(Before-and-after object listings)

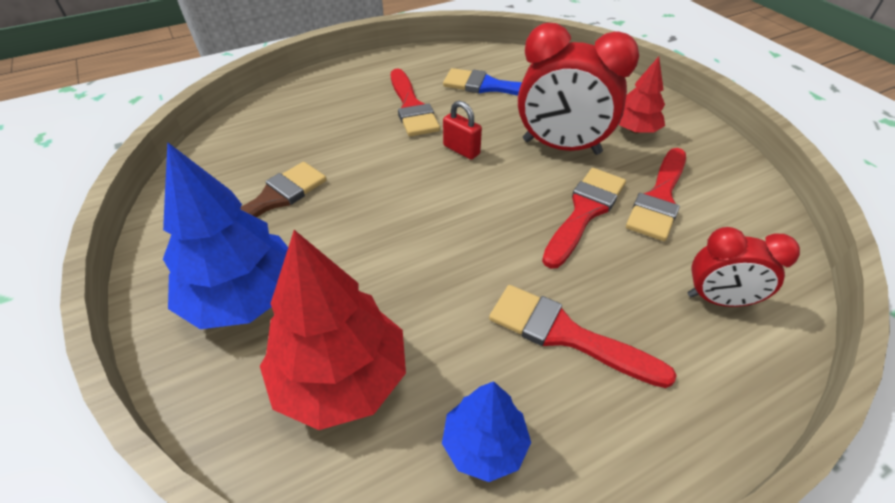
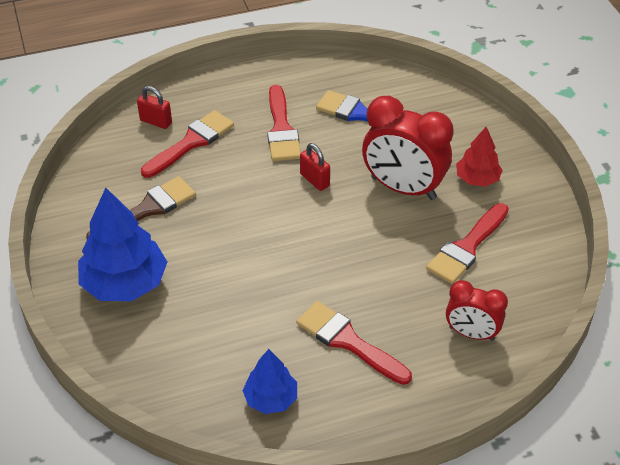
camera: 10 degrees right, 0 degrees up
(272, 114) = (156, 121): none -> red padlock
(341, 378) = (186, 346): red tree -> none
(585, 212) = (399, 251): red brush -> red brush (191, 142)

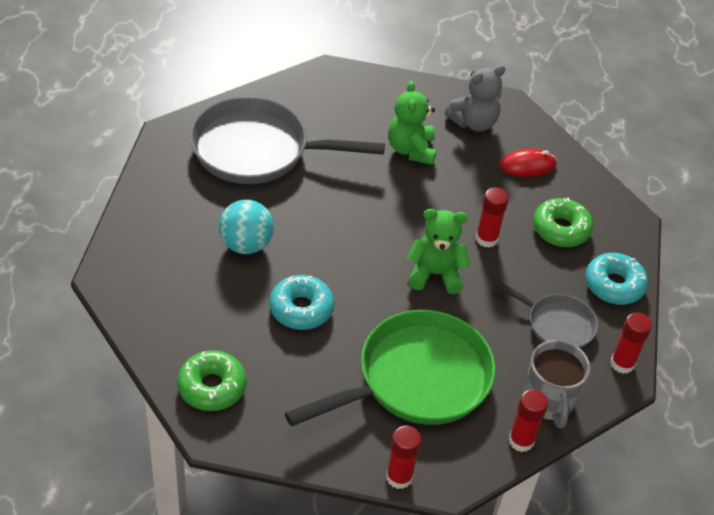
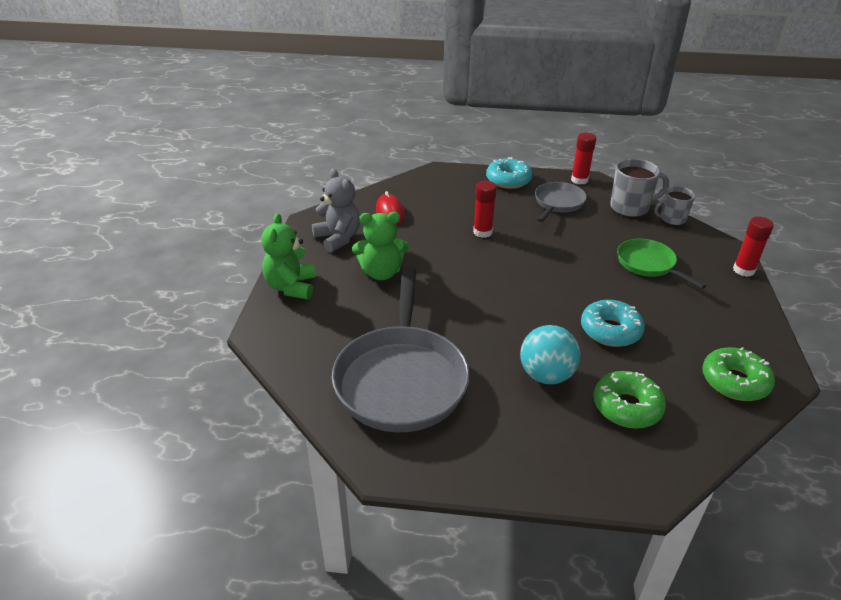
camera: 90 degrees left, 10 degrees down
(416, 379) = (648, 264): green pan -> green pan, size x0.53
(435, 274) = (533, 257): green teddy bear -> green teddy bear (291, 287)
(521, 440) = (672, 219): red glue stick -> grey mug
(561, 229) = (459, 199): green donut -> green donut (627, 407)

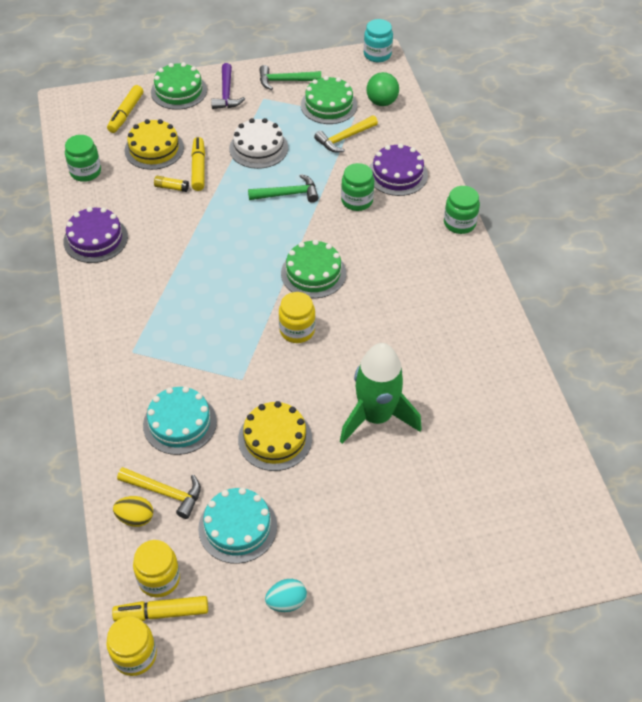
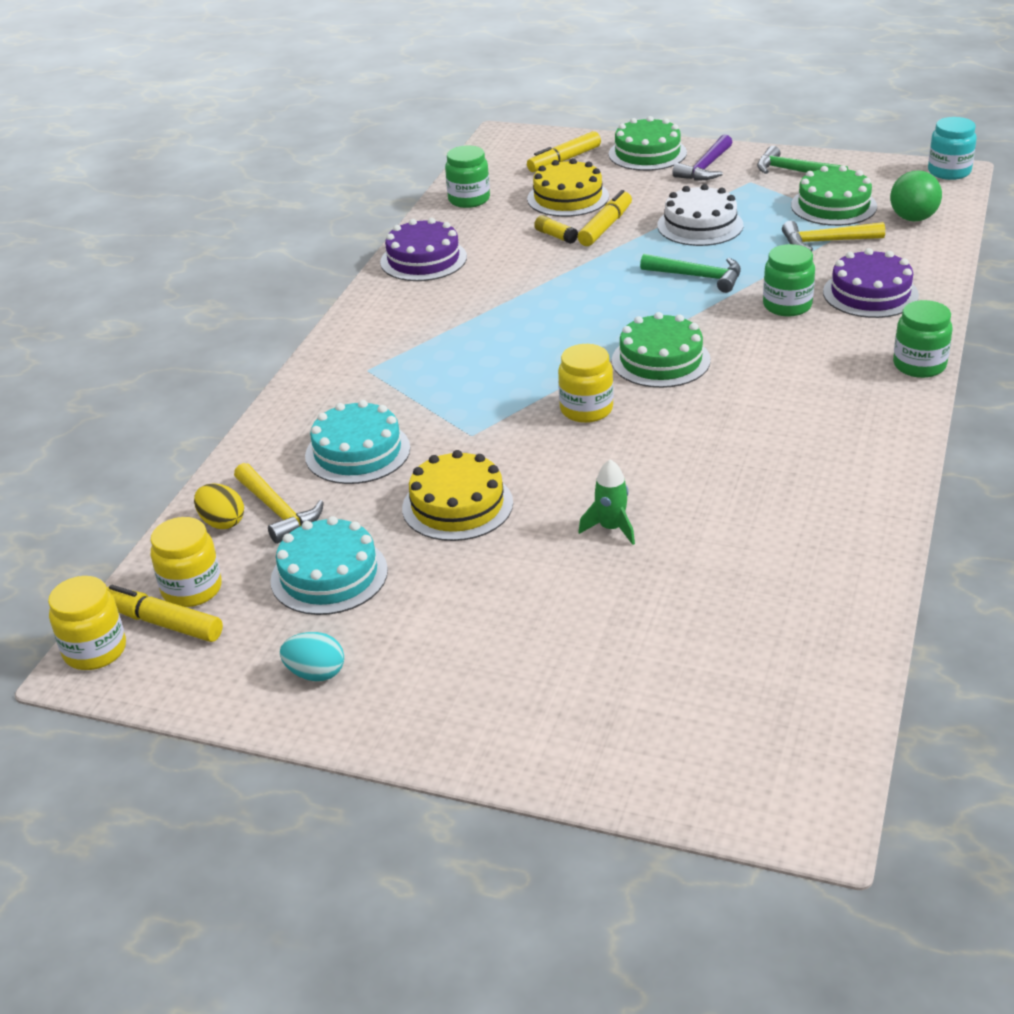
camera: 35 degrees right, 15 degrees down
(376, 417) = (611, 528): green rocket -> green rocket, size x0.45

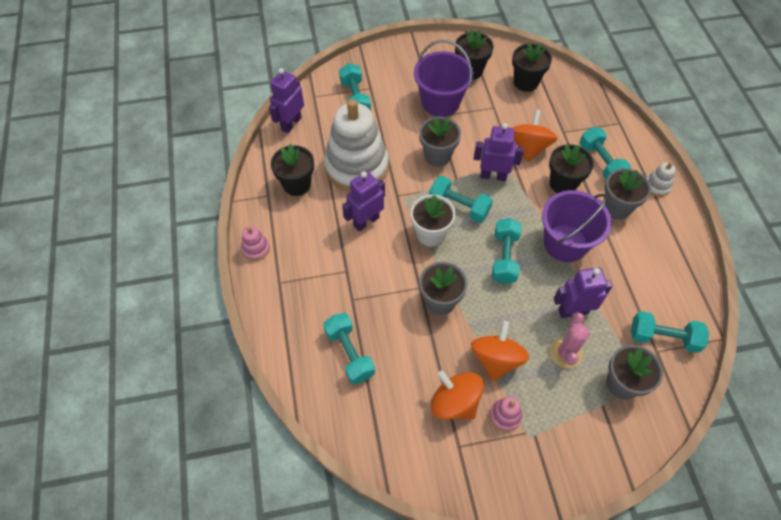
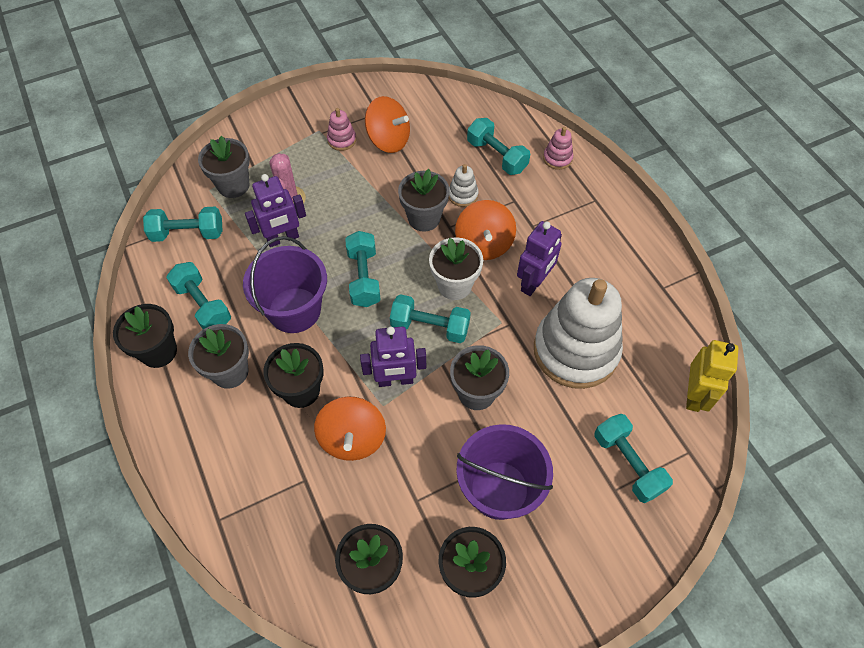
camera: 165 degrees right, 0 degrees up
(256, 249) = (638, 226): pink stacking toy -> pink stacking toy (557, 158)
(291, 123) = (694, 395): purple robot -> yellow robot
(297, 185) = (636, 309): black flower pot -> black flower pot (158, 351)
(496, 359) = (357, 180): orange spinning top -> orange spinning top (484, 244)
(601, 162) = (249, 437): turquoise dumbbell -> turquoise dumbbell (203, 305)
(657, 186) = (173, 417): white stacking toy -> white stacking toy (463, 195)

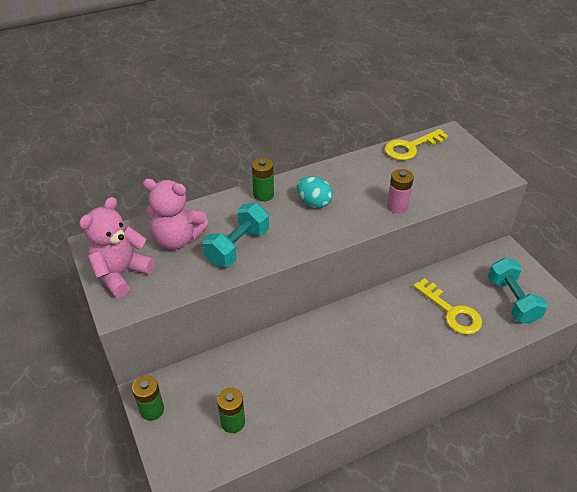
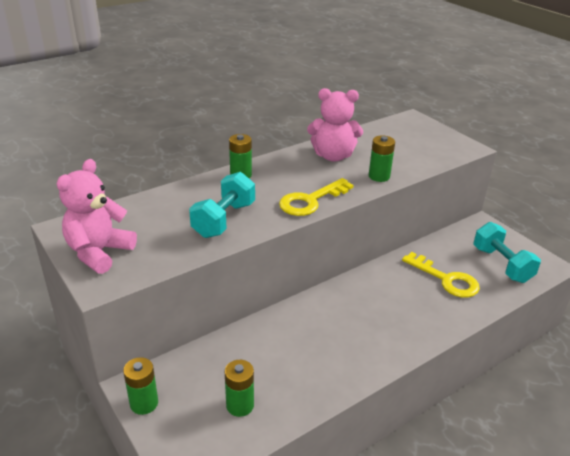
camera: 10 degrees left, 10 degrees down
(177, 239) = (157, 218): pink teddy bear -> pink teddy bear (333, 156)
(314, 203) = (294, 178): turquoise egg -> none
(397, 206) = (379, 176): pink battery -> green battery
(411, 147) = (378, 130): yellow key -> yellow key (311, 201)

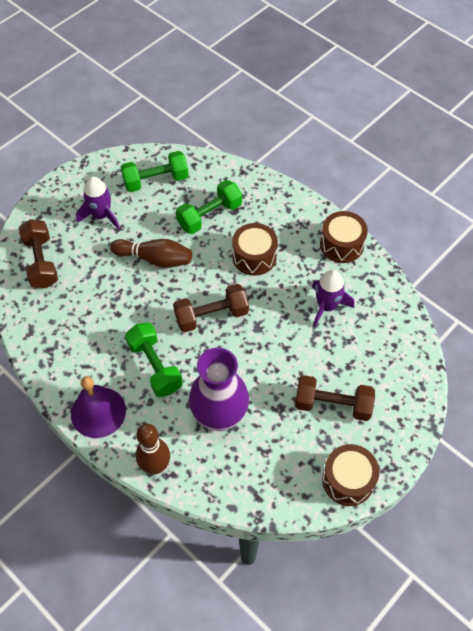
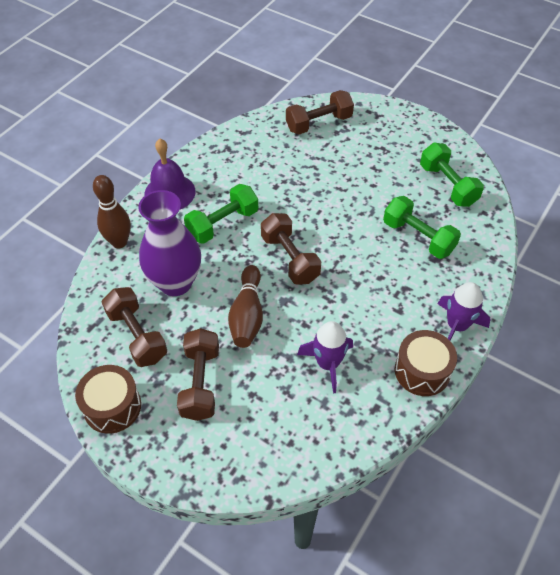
camera: 80 degrees right, 5 degrees down
(101, 215) = (386, 153): purple rocket -> purple rocket (456, 326)
(155, 259) = (347, 202): brown bowling pin -> brown bowling pin (247, 315)
(254, 257) = (376, 285): brown drum -> none
(275, 455) = (137, 336): none -> brown dumbbell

# Problem description:
Set down every record above exactly as it stands, but skip the pictures.

# Task solution:
camera: 10 degrees right, 0 degrees up
(272, 114) = (156, 121): none -> red padlock
(341, 378) = (186, 346): red tree -> none
(585, 212) = (399, 251): red brush -> red brush (191, 142)

camera: 90 degrees left, 10 degrees down
(416, 379) = (648, 264): green pan -> green pan, size x0.53
(435, 274) = (533, 257): green teddy bear -> green teddy bear (291, 287)
(521, 440) = (672, 219): red glue stick -> grey mug
(561, 229) = (459, 199): green donut -> green donut (627, 407)

camera: 35 degrees right, 15 degrees down
(376, 417) = (611, 528): green rocket -> green rocket, size x0.45

camera: 165 degrees right, 0 degrees up
(256, 249) = (638, 226): pink stacking toy -> pink stacking toy (557, 158)
(291, 123) = (694, 395): purple robot -> yellow robot
(297, 185) = (636, 309): black flower pot -> black flower pot (158, 351)
(496, 359) = (357, 180): orange spinning top -> orange spinning top (484, 244)
(601, 162) = (249, 437): turquoise dumbbell -> turquoise dumbbell (203, 305)
(657, 186) = (173, 417): white stacking toy -> white stacking toy (463, 195)

camera: 10 degrees left, 10 degrees down
(177, 239) = (157, 218): pink teddy bear -> pink teddy bear (333, 156)
(314, 203) = (294, 178): turquoise egg -> none
(397, 206) = (379, 176): pink battery -> green battery
(411, 147) = (378, 130): yellow key -> yellow key (311, 201)

camera: 80 degrees right, 5 degrees down
(101, 215) = (386, 153): purple rocket -> purple rocket (456, 326)
(155, 259) = (347, 202): brown bowling pin -> brown bowling pin (247, 315)
(254, 257) = (376, 285): brown drum -> none
(275, 455) = (137, 336): none -> brown dumbbell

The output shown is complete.